REQUIREMENT:
Having located the line with "orange semicircle: (146, 61)", print it and each remaining line exactly, stopping at the end of the material and omitting pictures.

PROVIDED DATA:

○ ○ ○ ○

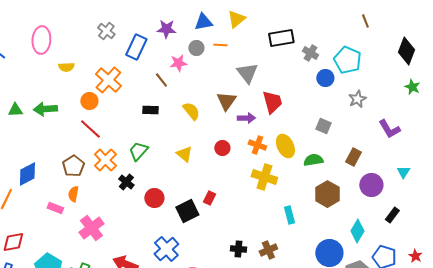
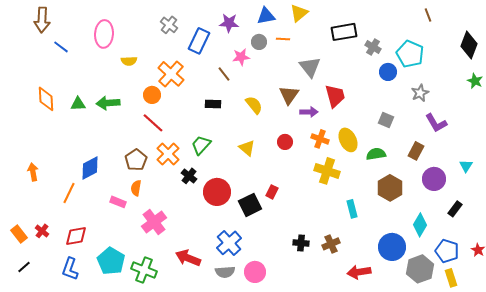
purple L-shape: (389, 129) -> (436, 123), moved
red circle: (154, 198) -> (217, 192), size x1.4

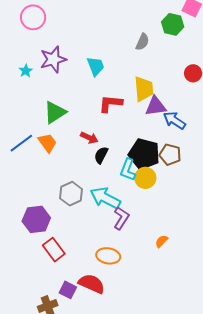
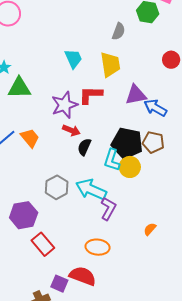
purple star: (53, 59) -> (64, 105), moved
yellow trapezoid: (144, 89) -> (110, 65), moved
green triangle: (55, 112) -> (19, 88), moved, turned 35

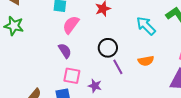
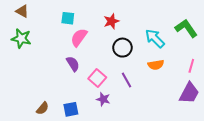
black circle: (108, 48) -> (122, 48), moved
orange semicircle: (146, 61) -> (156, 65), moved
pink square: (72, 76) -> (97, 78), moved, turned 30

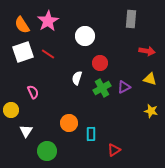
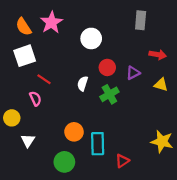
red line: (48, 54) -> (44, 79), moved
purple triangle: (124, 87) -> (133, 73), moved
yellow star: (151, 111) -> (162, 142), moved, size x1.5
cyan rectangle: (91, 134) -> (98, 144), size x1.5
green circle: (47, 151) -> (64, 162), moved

○ ○ ○ ○

REPLY:
orange semicircle: (146, 61) -> (156, 65), moved
pink square: (72, 76) -> (97, 78), moved, turned 30

red line: (48, 54) -> (44, 79), moved
purple triangle: (124, 87) -> (133, 73), moved
yellow star: (151, 111) -> (162, 142), moved, size x1.5
cyan rectangle: (91, 134) -> (98, 144), size x1.5
green circle: (47, 151) -> (64, 162), moved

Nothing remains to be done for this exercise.